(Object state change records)
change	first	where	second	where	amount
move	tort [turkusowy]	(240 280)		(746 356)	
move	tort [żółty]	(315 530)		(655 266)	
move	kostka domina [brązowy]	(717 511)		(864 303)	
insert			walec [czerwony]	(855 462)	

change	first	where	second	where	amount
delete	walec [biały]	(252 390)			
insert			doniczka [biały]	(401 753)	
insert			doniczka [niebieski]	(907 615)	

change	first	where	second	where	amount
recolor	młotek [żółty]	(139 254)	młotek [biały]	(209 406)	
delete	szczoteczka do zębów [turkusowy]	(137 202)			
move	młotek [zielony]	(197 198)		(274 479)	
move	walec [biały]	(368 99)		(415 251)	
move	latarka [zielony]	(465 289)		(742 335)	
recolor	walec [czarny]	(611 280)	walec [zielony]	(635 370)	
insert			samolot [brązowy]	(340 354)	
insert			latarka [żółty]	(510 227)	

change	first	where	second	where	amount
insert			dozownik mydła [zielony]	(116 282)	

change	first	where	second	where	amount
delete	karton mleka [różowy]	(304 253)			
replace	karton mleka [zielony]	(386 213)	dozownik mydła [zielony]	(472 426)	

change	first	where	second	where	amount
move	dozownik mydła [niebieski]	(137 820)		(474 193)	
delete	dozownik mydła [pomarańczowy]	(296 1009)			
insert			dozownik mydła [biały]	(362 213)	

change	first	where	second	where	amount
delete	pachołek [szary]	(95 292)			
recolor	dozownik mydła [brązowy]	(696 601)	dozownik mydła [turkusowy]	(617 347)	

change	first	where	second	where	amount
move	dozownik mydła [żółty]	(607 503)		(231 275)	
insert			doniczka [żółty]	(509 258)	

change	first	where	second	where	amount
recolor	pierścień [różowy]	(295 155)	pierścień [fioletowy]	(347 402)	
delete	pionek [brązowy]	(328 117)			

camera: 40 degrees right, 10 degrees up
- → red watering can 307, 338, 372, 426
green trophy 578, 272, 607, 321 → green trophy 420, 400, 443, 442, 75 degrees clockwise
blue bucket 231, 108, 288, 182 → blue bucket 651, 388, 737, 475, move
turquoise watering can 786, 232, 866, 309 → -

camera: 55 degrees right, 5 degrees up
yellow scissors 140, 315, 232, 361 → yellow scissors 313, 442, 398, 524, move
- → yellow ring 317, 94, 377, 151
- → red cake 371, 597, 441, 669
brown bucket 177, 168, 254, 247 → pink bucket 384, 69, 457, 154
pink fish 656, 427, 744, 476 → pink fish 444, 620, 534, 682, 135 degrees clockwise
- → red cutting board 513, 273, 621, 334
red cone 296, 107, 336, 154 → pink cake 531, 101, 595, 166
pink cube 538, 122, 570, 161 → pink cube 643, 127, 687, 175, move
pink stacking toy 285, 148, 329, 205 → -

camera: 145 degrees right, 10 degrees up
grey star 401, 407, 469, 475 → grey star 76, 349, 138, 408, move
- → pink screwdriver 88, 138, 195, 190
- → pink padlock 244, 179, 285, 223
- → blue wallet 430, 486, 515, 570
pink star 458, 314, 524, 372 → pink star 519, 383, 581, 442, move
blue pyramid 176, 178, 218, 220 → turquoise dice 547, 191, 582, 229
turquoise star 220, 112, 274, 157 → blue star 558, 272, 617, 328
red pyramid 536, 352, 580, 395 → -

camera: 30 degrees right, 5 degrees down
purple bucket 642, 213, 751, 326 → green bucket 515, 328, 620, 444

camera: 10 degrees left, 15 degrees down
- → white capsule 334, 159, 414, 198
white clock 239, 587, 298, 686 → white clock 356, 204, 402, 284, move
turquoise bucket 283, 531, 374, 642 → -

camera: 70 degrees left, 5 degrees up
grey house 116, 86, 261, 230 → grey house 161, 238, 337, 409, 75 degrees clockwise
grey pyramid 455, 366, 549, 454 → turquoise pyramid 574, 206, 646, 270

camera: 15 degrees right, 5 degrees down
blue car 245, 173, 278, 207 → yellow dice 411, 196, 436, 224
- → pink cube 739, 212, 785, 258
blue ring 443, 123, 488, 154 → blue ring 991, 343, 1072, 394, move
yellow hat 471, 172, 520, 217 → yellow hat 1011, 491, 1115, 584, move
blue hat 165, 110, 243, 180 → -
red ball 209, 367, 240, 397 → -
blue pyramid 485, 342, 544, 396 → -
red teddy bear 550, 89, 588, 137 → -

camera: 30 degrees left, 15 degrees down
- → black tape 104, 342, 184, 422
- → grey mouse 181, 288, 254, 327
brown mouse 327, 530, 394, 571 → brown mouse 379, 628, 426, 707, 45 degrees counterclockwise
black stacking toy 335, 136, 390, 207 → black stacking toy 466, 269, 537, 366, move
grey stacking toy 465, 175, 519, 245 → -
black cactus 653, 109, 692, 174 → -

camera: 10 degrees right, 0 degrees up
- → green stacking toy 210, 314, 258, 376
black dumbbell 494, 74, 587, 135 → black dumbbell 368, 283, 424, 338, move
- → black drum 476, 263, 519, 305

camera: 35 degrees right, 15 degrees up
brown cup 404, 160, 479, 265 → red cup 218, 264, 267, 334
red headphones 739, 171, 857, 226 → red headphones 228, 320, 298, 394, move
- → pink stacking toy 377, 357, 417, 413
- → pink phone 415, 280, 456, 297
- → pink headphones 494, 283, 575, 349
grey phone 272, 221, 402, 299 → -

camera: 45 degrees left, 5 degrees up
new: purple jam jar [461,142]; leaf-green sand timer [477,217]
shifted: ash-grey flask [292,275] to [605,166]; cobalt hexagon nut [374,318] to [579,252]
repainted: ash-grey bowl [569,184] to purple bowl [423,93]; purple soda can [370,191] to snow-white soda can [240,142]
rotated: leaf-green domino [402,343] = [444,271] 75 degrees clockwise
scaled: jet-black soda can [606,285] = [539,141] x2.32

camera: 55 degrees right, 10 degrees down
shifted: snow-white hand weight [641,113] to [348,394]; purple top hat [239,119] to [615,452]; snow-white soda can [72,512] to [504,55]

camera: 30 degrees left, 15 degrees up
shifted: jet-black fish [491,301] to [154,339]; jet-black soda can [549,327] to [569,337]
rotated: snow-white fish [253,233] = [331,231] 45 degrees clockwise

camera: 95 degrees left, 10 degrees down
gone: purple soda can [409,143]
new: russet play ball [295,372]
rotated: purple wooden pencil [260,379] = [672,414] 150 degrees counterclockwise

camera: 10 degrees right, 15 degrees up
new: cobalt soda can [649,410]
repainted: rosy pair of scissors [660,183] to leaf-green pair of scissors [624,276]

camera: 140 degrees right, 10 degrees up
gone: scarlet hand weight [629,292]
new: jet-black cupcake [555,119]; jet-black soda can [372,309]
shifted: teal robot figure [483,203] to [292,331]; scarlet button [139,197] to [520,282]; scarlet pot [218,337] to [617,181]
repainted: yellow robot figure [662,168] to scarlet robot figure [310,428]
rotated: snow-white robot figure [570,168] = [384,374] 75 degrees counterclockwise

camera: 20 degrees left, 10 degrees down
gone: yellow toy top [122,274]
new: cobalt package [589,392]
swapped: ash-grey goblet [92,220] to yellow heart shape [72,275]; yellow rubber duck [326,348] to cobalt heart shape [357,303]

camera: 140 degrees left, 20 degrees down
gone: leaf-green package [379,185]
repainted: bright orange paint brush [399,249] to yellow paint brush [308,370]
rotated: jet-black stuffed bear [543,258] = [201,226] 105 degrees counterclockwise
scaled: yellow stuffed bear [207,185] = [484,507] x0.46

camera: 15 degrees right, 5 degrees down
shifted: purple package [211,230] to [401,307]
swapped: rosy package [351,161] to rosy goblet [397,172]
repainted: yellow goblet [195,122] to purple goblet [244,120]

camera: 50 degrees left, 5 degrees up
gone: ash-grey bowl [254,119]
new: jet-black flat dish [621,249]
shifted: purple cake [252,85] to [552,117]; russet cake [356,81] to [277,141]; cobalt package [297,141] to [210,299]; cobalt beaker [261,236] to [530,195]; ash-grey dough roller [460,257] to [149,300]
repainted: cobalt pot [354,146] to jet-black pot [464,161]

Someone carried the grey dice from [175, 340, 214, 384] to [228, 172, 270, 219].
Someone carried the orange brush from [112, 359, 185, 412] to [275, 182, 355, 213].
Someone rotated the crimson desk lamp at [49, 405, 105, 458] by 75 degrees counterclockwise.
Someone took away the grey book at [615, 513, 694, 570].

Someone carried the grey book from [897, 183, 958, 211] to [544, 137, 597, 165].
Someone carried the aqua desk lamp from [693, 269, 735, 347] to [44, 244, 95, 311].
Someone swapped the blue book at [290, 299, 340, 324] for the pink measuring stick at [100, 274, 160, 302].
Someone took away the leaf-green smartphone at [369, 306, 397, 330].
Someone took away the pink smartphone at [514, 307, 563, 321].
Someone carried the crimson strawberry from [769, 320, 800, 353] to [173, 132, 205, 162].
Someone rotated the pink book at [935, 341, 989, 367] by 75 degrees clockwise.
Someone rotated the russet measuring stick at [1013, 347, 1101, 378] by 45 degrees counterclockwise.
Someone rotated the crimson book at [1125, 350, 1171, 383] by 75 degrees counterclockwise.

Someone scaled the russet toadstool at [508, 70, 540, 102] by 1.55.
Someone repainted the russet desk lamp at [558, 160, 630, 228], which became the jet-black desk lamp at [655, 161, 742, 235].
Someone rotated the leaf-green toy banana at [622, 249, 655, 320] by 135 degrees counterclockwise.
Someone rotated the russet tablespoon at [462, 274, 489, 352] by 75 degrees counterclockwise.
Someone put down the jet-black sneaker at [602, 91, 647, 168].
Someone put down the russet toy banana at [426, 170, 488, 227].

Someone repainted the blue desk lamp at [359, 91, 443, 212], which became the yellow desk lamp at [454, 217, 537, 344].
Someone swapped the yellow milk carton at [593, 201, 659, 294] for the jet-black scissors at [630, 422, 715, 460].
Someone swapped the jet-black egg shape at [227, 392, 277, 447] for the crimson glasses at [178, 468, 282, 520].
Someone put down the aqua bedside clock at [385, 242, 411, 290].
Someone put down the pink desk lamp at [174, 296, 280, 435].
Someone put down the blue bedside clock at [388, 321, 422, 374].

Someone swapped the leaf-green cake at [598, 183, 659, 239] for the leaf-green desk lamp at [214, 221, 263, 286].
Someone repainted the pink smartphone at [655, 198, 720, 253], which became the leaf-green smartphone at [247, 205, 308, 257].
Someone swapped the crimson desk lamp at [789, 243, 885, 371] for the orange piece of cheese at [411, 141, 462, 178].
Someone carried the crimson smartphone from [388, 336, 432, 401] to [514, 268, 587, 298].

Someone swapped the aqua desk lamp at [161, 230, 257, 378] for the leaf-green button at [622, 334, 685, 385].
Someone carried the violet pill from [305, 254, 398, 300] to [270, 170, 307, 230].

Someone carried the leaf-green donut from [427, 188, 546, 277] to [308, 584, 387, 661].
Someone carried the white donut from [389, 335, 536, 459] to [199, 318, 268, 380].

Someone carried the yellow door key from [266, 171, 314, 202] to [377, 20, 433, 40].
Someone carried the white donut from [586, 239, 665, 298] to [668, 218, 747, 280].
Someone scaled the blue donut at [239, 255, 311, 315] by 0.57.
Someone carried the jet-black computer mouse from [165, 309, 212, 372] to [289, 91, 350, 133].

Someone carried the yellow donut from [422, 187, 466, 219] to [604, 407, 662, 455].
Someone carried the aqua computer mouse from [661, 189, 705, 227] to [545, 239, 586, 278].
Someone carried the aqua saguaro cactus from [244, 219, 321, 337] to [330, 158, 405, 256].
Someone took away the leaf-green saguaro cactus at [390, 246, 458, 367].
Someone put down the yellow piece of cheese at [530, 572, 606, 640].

- **Exercise directions**
The string "tort" marks the lines to copy; report each of them from the data above.

- **Answer to the problem**
move	tort [turkusowy]	(240 280)		(746 356)	
move	tort [żółty]	(315 530)		(655 266)	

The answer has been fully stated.